YOUR INSTRUCTIONS - The material below has pictures in it. Set down only the lines from the line containing "turquoise gift [568,367,663,466] -> none" through the line containing "none -> yellow glue stick [374,91,405,155]", word for word, and leave the pictures behind.

··· DATA EXCERPTS

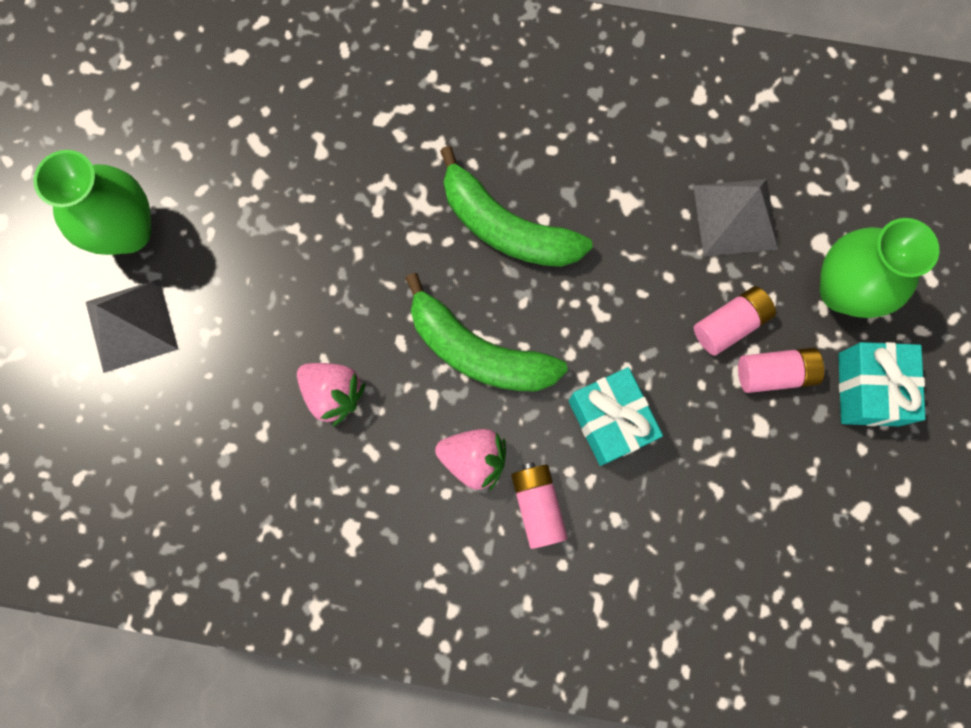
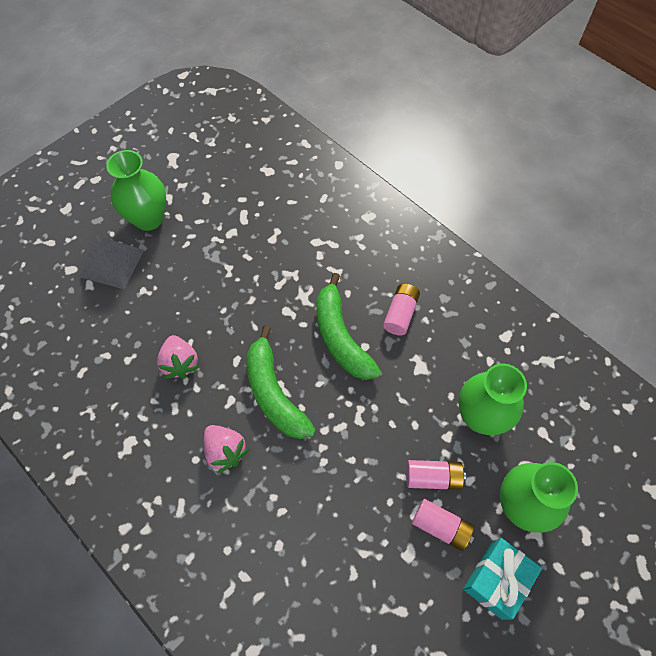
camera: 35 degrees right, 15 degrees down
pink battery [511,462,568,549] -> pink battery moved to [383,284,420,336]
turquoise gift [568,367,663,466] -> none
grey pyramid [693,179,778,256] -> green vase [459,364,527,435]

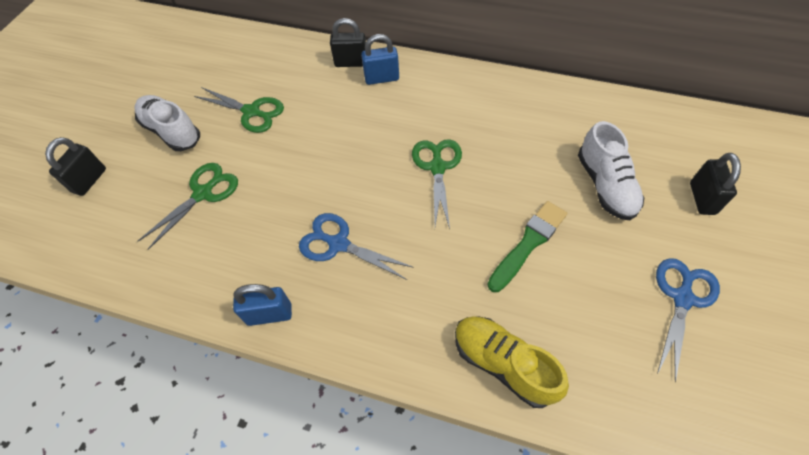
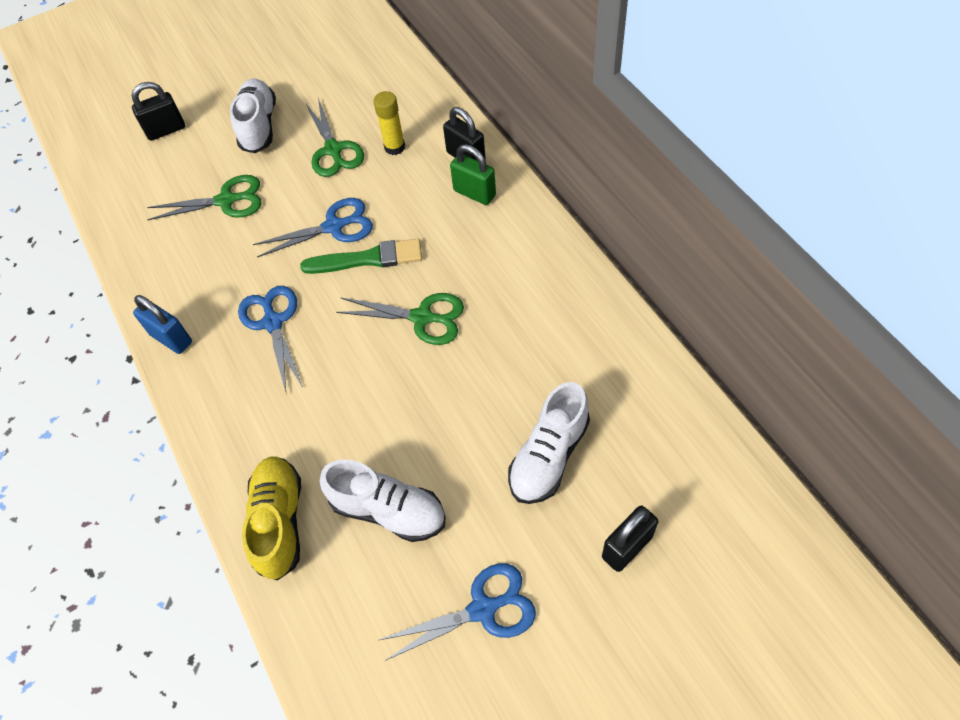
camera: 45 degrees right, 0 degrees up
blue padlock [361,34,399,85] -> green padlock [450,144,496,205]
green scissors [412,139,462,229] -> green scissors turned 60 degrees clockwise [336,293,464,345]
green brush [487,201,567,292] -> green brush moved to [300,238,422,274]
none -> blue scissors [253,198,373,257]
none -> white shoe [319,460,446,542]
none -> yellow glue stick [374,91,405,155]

······
··· DATA EXCERPTS

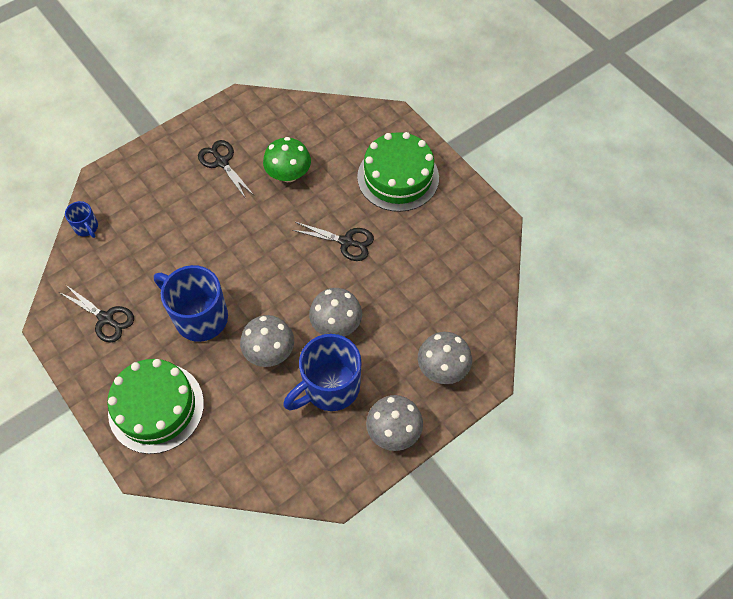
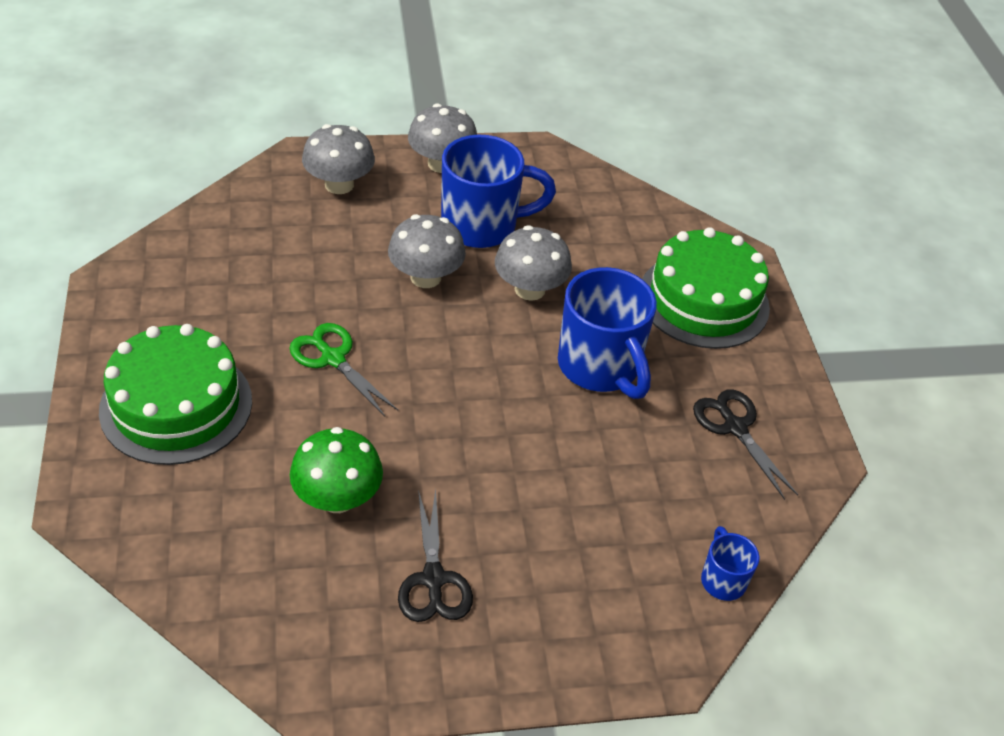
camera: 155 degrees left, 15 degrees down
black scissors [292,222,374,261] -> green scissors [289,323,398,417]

······

ANSWER SPACE -
turquoise gift [568,367,663,466] -> none
grey pyramid [693,179,778,256] -> green vase [459,364,527,435]

camera: 45 degrees right, 0 degrees up
blue padlock [361,34,399,85] -> green padlock [450,144,496,205]
green scissors [412,139,462,229] -> green scissors turned 60 degrees clockwise [336,293,464,345]
green brush [487,201,567,292] -> green brush moved to [300,238,422,274]
none -> blue scissors [253,198,373,257]
none -> white shoe [319,460,446,542]
none -> yellow glue stick [374,91,405,155]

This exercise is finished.